### TASK GOAL
Verbatim repeat, images excluded. Give each entry again as written.

(Object change listings)
*-*-*
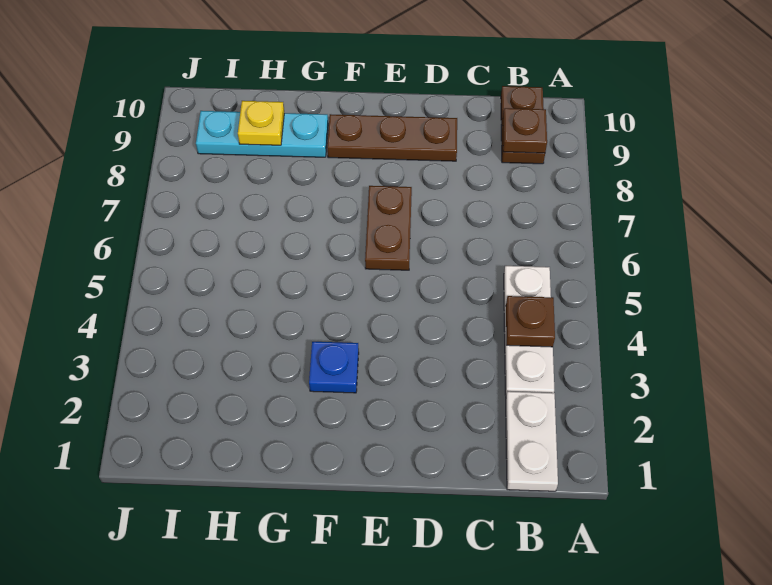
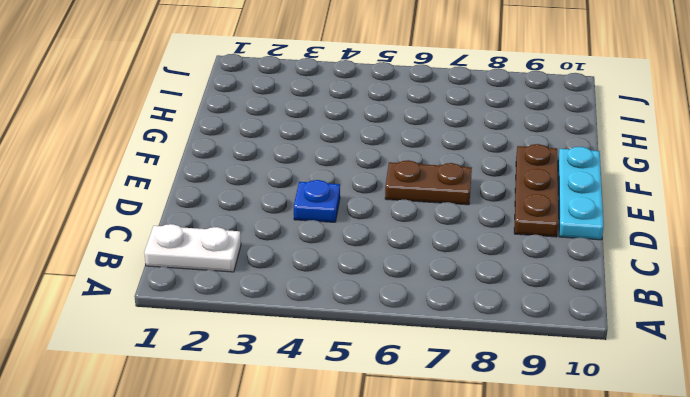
blue plate D4 level 1 -> blue plate F3 level 1
cyan plate D10:F10 level 1 -> cyan plate G9:I9 level 1
none -> white plate B3:B5 level 1
none -> brown plate B9:B10 level 1

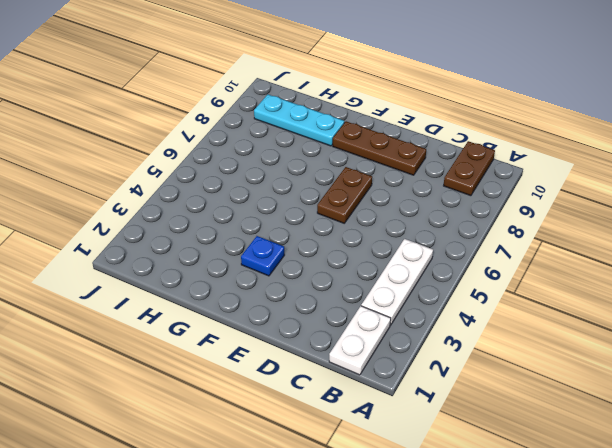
none -> brown plate B4 level 2
none -> brown plate B9 level 2

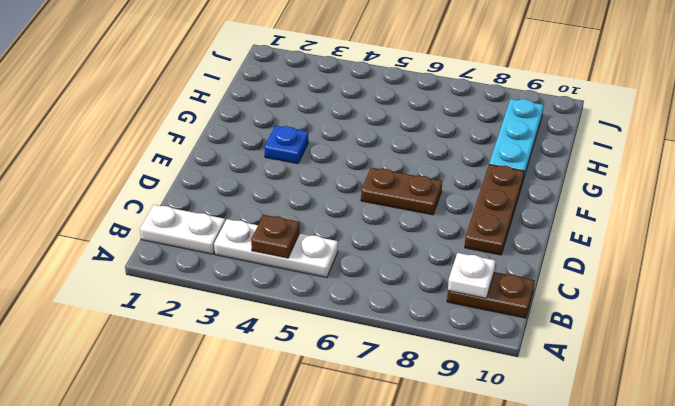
white plate B9 level 2 -> brown plate B9 level 2
none -> yellow plate H9 level 2

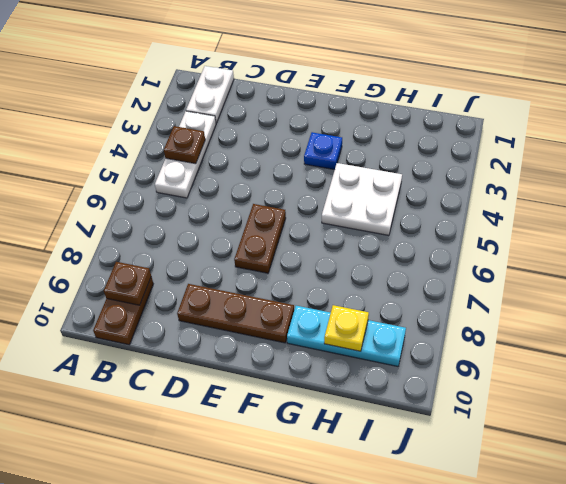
white plate G4:H5 level 1 -> none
*-*-*
### ANSWER BELOW
blue plate D4 level 1 -> blue plate F3 level 1
cyan plate D10:F10 level 1 -> cyan plate G9:I9 level 1
none -> white plate B3:B5 level 1
none -> brown plate B9:B10 level 1

none -> brown plate B4 level 2
none -> brown plate B9 level 2

white plate B9 level 2 -> brown plate B9 level 2
none -> yellow plate H9 level 2

white plate G4:H5 level 1 -> none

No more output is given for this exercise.